- **GIVEN INFORMATION**
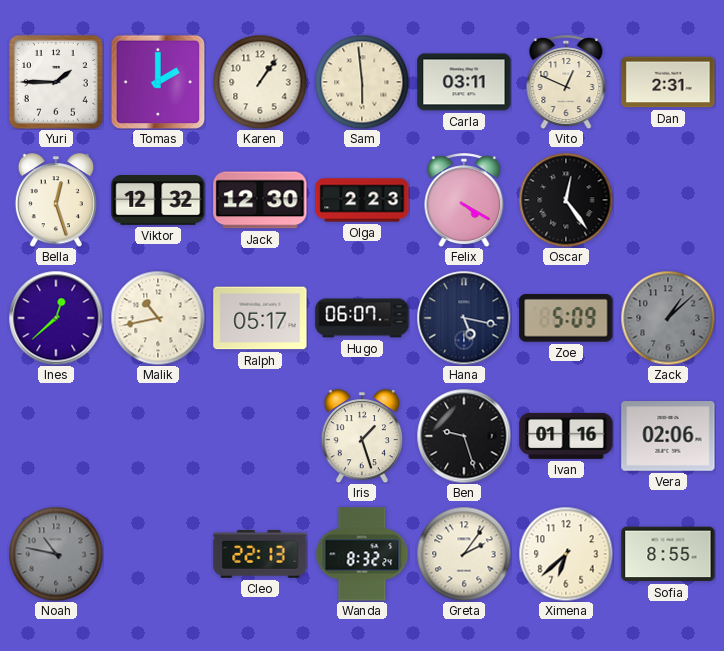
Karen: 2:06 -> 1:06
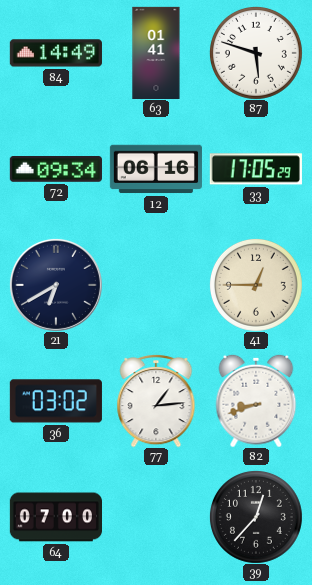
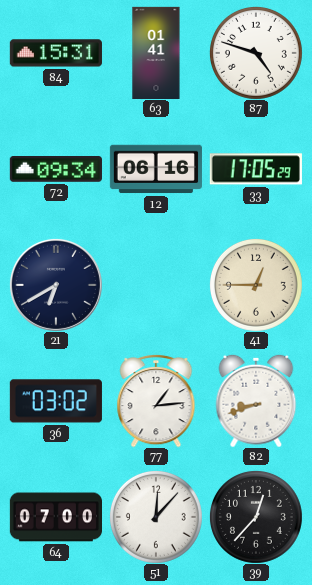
84: 14:49 -> 15:31
87: 5:48 -> 4:48
51: none -> 12:07
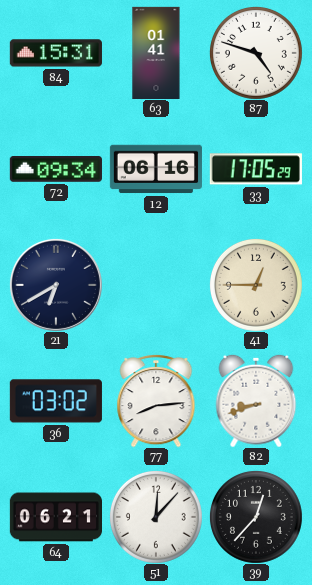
77: 1:14 -> 8:14
64: 07:00 -> 06:21
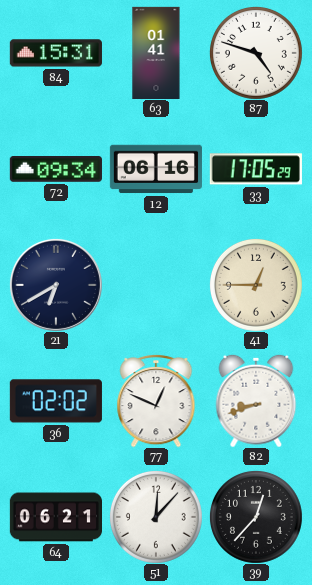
36: 03:02 -> 02:02
77: 8:14 -> 12:49
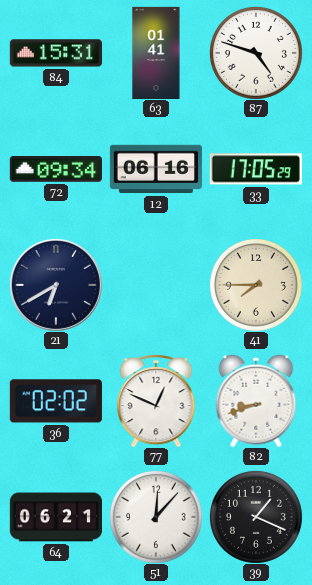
41: 12:45 -> 7:45
39: 12:37 -> 1:19
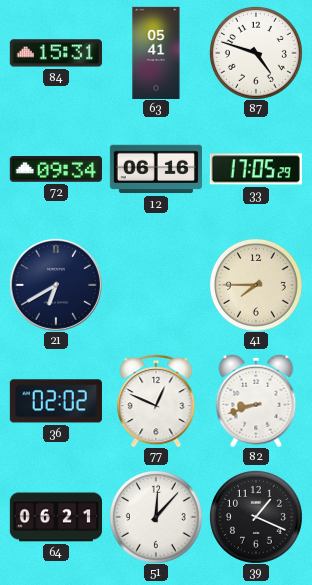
63: 01:41 -> 05:41
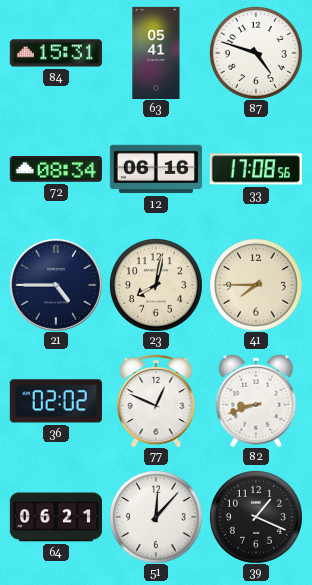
72: 09:34 -> 08:34
33: 17:05 -> 17:08
21: 6:40 -> 4:45
23: none -> 8:02
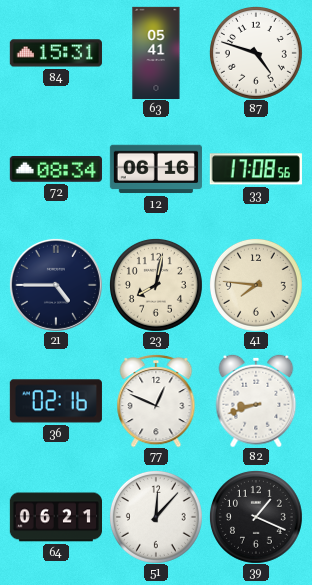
41: 7:45 -> 7:46
36: 02:02 -> 02:16
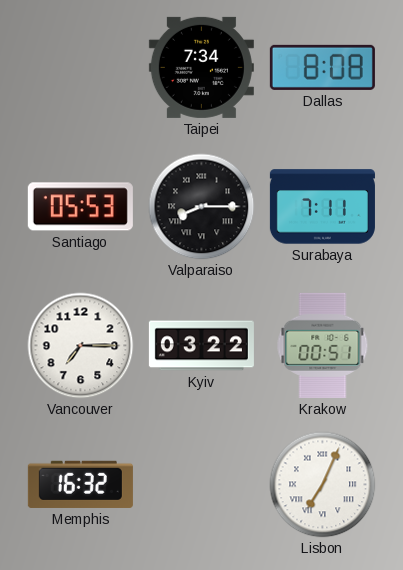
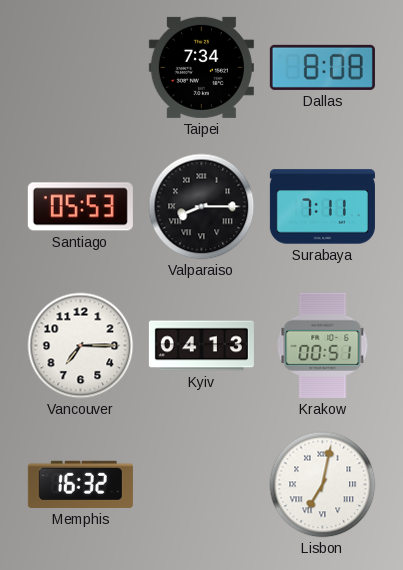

- **JOB**
Format every line of the data above as a JSON list of strings, with one string per line and blank lines omitted. Leave the picture markers out.

- **ANSWER FOR THIS EXERCISE**
[
  "Karen: 2:06 -> 1:06",
  "84: 14:49 -> 15:31",
  "87: 5:48 -> 4:48",
  "51: none -> 12:07",
  "77: 1:14 -> 8:14",
  "64: 07:00 -> 06:21",
  "36: 03:02 -> 02:02",
  "77: 8:14 -> 12:49",
  "41: 12:45 -> 7:45",
  "39: 12:37 -> 1:19",
  "63: 01:41 -> 05:41",
  "72: 09:34 -> 08:34",
  "33: 17:05 -> 17:08",
  "21: 6:40 -> 4:45",
  "23: none -> 8:02",
  "41: 7:45 -> 7:46",
  "36: 02:02 -> 02:16"
]